● **Assignment**:
Copy out the listing below word for word, reproducing every line in full.

┌──

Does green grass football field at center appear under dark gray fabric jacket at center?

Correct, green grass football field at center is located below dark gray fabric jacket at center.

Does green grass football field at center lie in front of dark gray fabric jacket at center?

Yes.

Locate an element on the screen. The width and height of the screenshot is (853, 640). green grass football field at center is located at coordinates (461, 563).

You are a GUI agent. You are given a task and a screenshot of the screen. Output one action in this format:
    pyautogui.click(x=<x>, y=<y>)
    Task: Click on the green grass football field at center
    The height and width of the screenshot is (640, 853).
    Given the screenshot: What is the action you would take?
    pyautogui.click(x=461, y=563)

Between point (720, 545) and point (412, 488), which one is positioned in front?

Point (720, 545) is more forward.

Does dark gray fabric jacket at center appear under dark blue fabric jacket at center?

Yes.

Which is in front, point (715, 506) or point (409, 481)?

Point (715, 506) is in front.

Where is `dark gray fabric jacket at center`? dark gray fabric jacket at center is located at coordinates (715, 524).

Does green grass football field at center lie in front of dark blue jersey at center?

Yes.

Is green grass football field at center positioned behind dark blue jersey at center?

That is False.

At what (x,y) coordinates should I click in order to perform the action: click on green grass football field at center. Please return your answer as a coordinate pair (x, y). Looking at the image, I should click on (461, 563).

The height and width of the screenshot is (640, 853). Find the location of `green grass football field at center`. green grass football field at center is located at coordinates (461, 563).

└──

● **Your response**:
Does green grass football field at center appear under dark gray fabric jacket at center?

Correct, green grass football field at center is located below dark gray fabric jacket at center.

Does green grass football field at center lie in front of dark gray fabric jacket at center?

Yes.

Locate an element on the screen. The width and height of the screenshot is (853, 640). green grass football field at center is located at coordinates (461, 563).

You are a GUI agent. You are given a task and a screenshot of the screen. Output one action in this format:
    pyautogui.click(x=<x>, y=<y>)
    Task: Click on the green grass football field at center
    The height and width of the screenshot is (640, 853).
    Given the screenshot: What is the action you would take?
    pyautogui.click(x=461, y=563)

Between point (720, 545) and point (412, 488), which one is positioned in front?

Point (720, 545) is more forward.

Does dark gray fabric jacket at center appear under dark blue fabric jacket at center?

Yes.

Which is in front, point (715, 506) or point (409, 481)?

Point (715, 506) is in front.

Where is `dark gray fabric jacket at center`? dark gray fabric jacket at center is located at coordinates (715, 524).

Does green grass football field at center lie in front of dark blue jersey at center?

Yes.

Is green grass football field at center positioned behind dark blue jersey at center?

That is False.

At what (x,y) coordinates should I click in order to perform the action: click on green grass football field at center. Please return your answer as a coordinate pair (x, y). Looking at the image, I should click on (461, 563).

The height and width of the screenshot is (640, 853). Find the location of `green grass football field at center`. green grass football field at center is located at coordinates (461, 563).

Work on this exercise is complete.